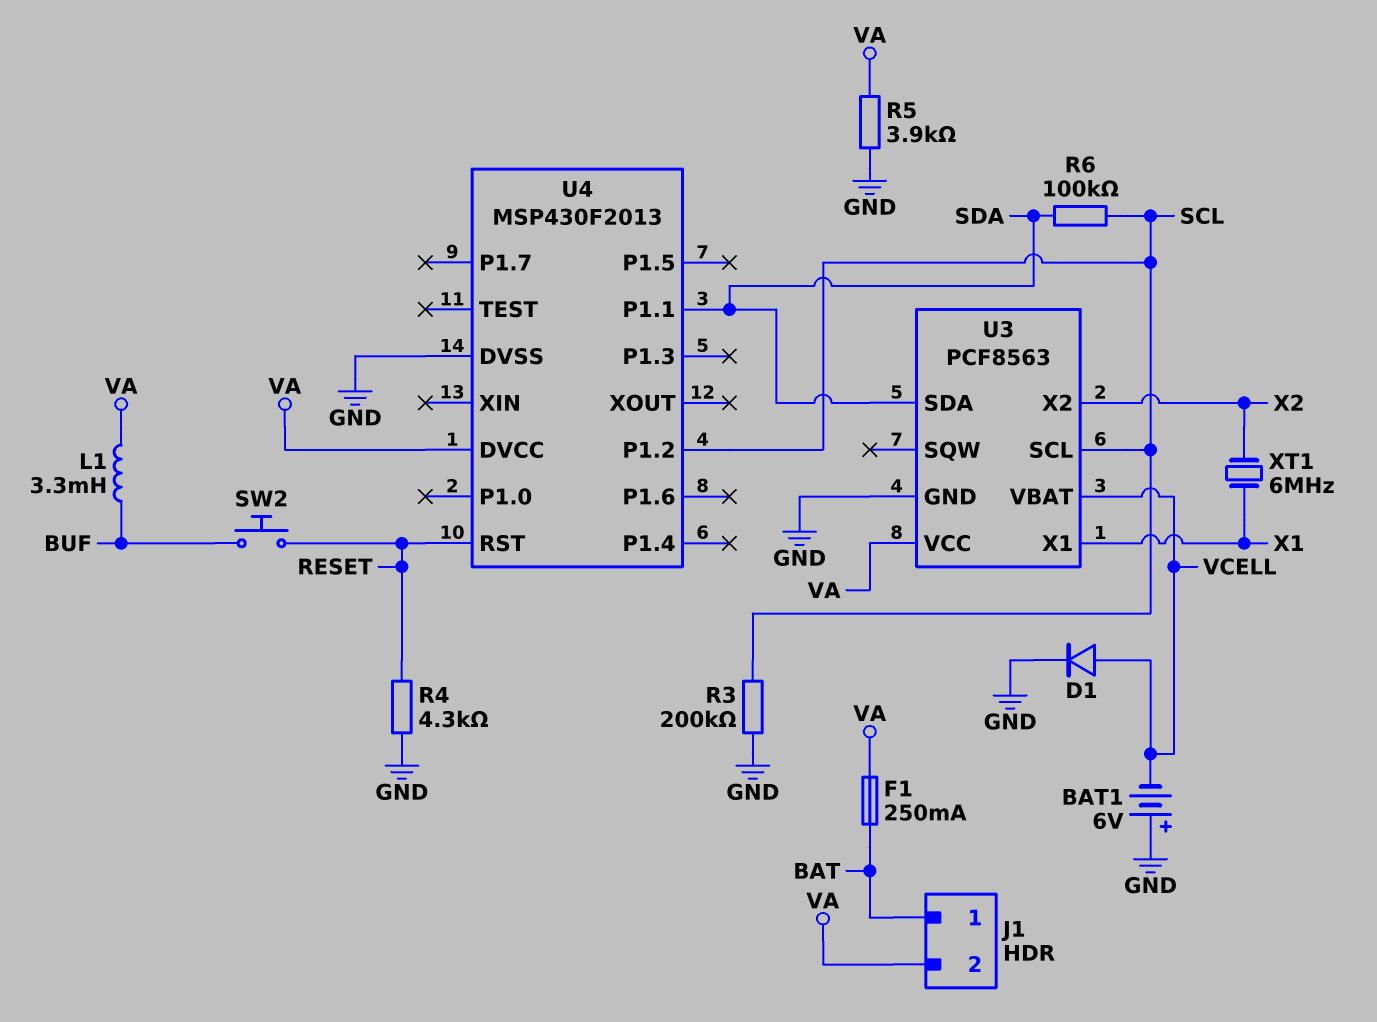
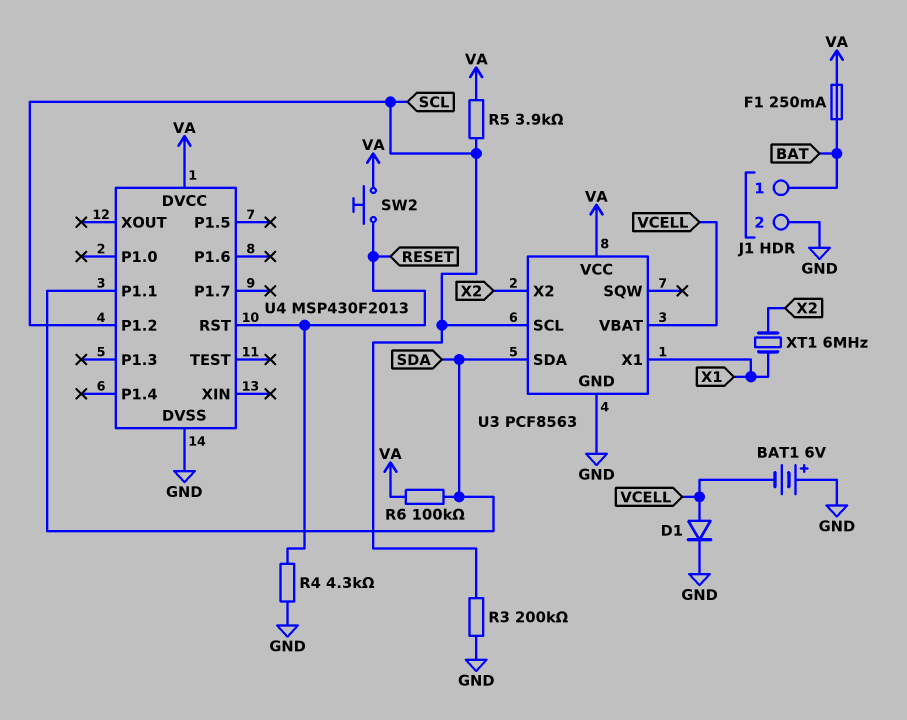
J1 pin 2: VA -> GND
L1: 3.3mH (BUF, VA) -> none
R5: 3.9k (GND, VA) -> 3.9k (SCL, VA)
R6: 100k (SCL, SDA) -> 100k (SDA, VA)
SW2: button (BUF, RESET) -> button (RESET, VA)

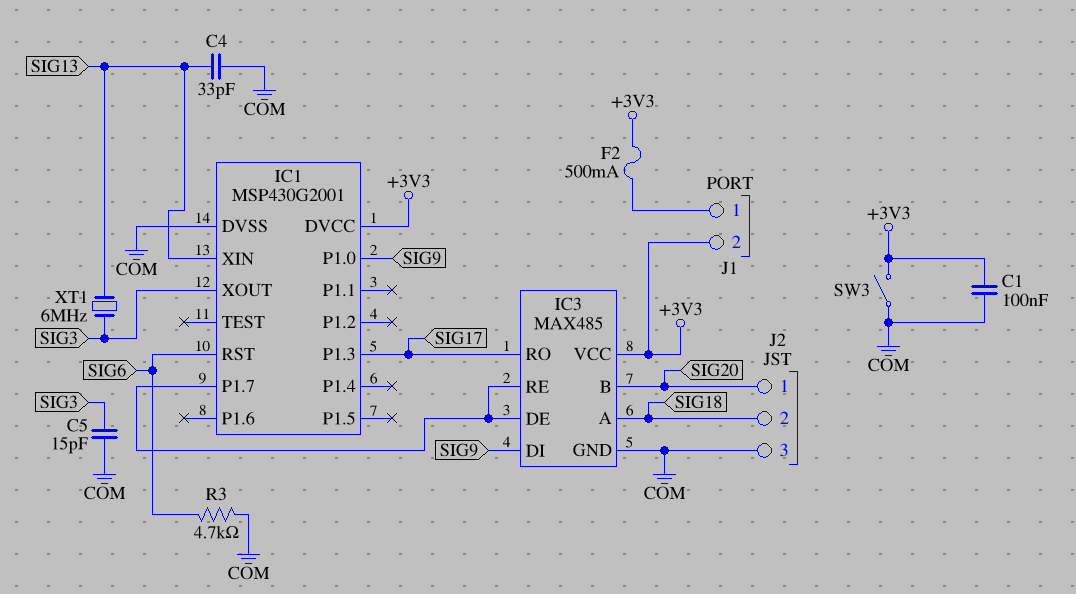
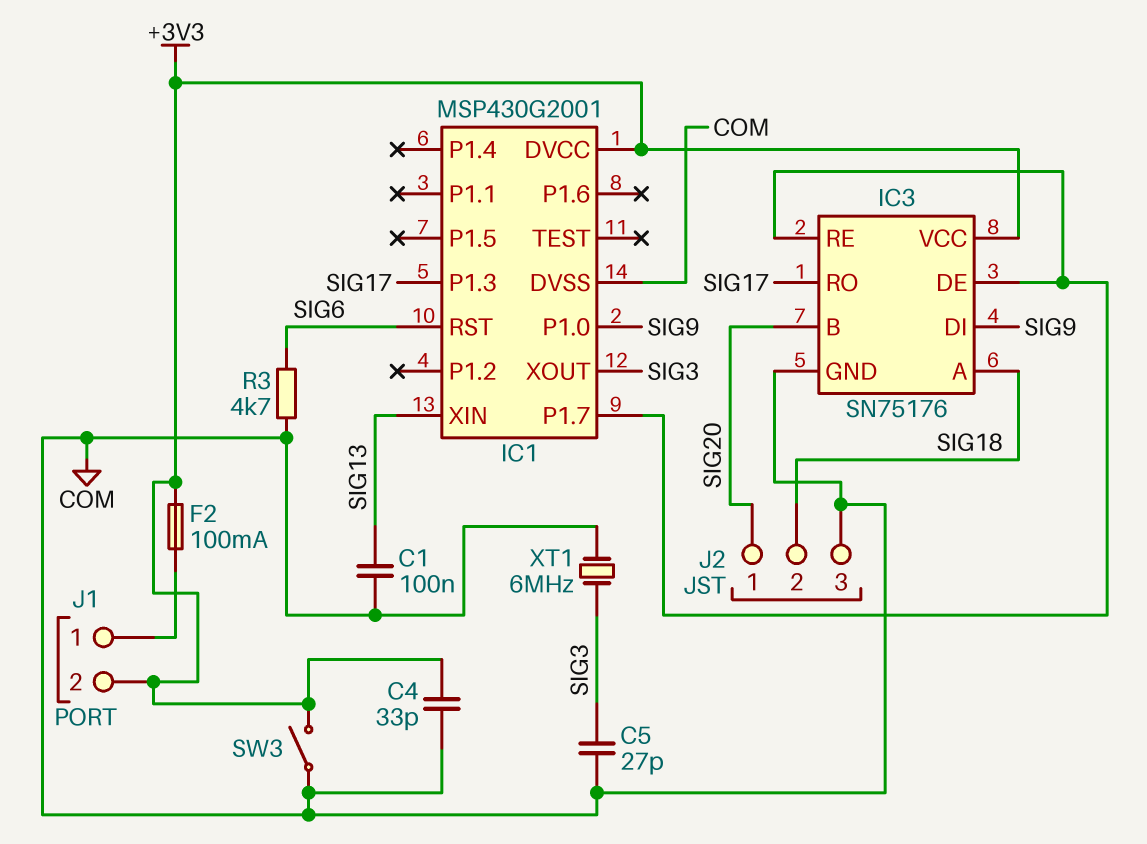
C1: 100nF (+3V3, COM) -> 100nF (COM, SIG13)
C4: 33pF (COM, SIG13) -> 33pF (+3V3, COM)
C5: 15pF (COM, SIG3) -> 27pF (COM, SIG3)
F2: 500mA (+3V3, J1/1) -> 100mA (+3V3, J1/1)
IC3: MAX485 -> SN75176
XT1: 6MHz (SIG3, SIG13) -> 6MHz (COM, SIG3)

=-=-=

### What you need to do:
Each line from the one with "R6: 100k (SCL, SDA) -> 100k (SDA, VA)" to the end of the material needs to be output word for word, with no picture included.

### Task solution:
R6: 100k (SCL, SDA) -> 100k (SDA, VA)
SW2: button (BUF, RESET) -> button (RESET, VA)

C1: 100nF (+3V3, COM) -> 100nF (COM, SIG13)
C4: 33pF (COM, SIG13) -> 33pF (+3V3, COM)
C5: 15pF (COM, SIG3) -> 27pF (COM, SIG3)
F2: 500mA (+3V3, J1/1) -> 100mA (+3V3, J1/1)
IC3: MAX485 -> SN75176
XT1: 6MHz (SIG3, SIG13) -> 6MHz (COM, SIG3)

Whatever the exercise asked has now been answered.